**What you will do:** Reprint each record exactly. Pictures are not reprinted.

[[ Data for processing, beginning ]]

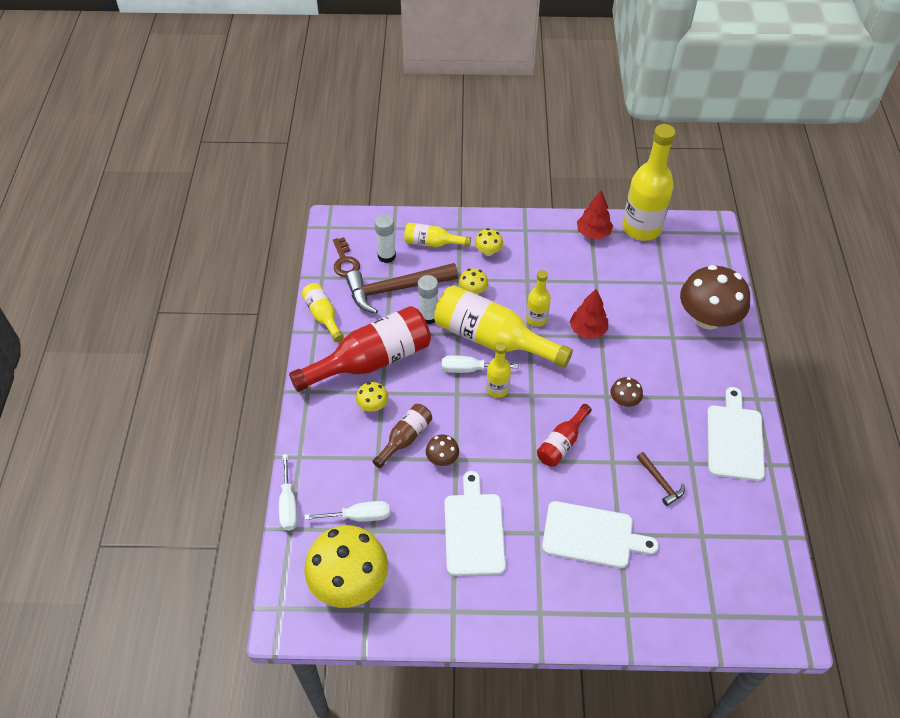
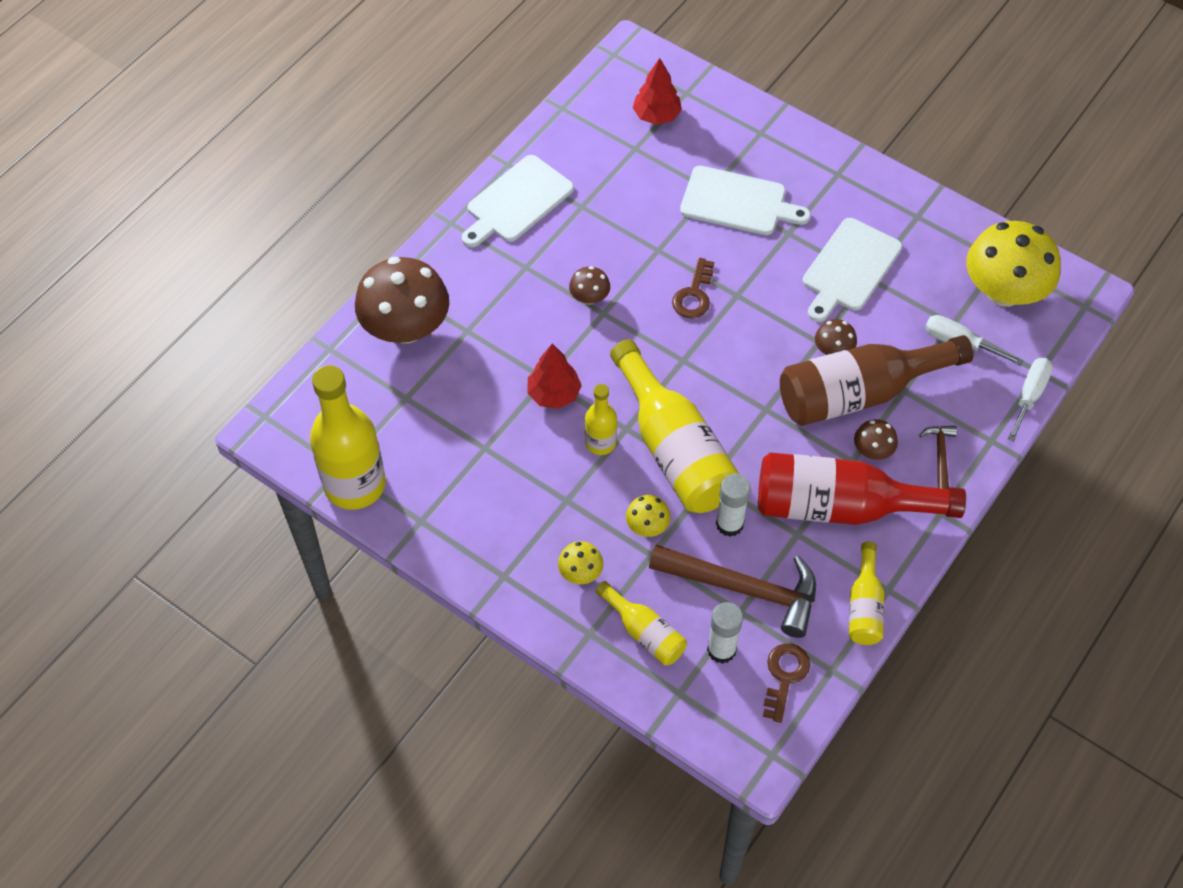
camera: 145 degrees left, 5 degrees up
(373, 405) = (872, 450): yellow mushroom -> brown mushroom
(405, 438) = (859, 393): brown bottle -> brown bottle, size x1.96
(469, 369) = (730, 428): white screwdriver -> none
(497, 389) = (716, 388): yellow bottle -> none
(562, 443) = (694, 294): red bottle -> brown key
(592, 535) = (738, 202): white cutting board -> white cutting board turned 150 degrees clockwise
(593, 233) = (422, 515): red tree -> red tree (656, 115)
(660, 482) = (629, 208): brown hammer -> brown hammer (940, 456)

[[ Data for processing, end ]]

**Result:**
camera: 145 degrees left, 5 degrees up
(373, 405) = (872, 450): yellow mushroom -> brown mushroom
(405, 438) = (859, 393): brown bottle -> brown bottle, size x1.96
(469, 369) = (730, 428): white screwdriver -> none
(497, 389) = (716, 388): yellow bottle -> none
(562, 443) = (694, 294): red bottle -> brown key
(592, 535) = (738, 202): white cutting board -> white cutting board turned 150 degrees clockwise
(593, 233) = (422, 515): red tree -> red tree (656, 115)
(660, 482) = (629, 208): brown hammer -> brown hammer (940, 456)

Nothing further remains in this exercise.